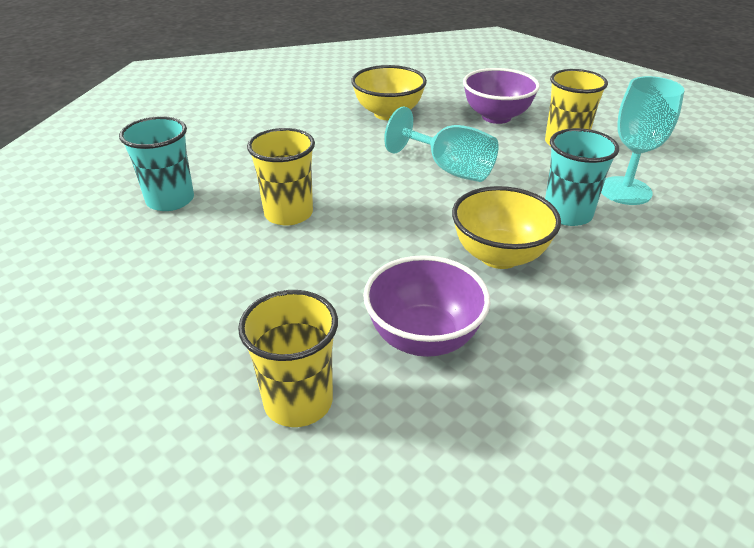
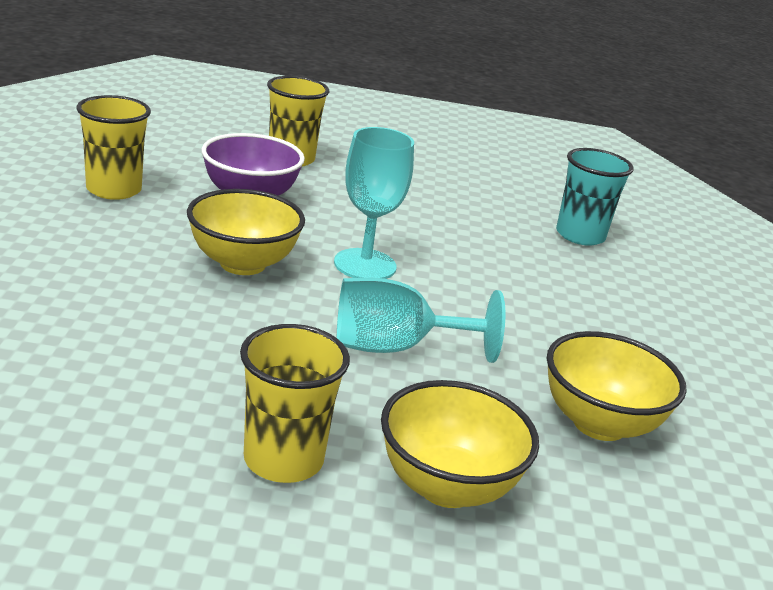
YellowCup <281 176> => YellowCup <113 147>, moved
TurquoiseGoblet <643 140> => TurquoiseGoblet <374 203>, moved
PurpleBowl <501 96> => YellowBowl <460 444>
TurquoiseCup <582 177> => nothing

» Problem: Nothing but the lines from the one with "PurpleBowl <501 96> => YellowBowl <460 444>" through the final line of the data belongs in the answer, and they must match exactly.

» Written solution:
PurpleBowl <501 96> => YellowBowl <460 444>
TurquoiseCup <582 177> => nothing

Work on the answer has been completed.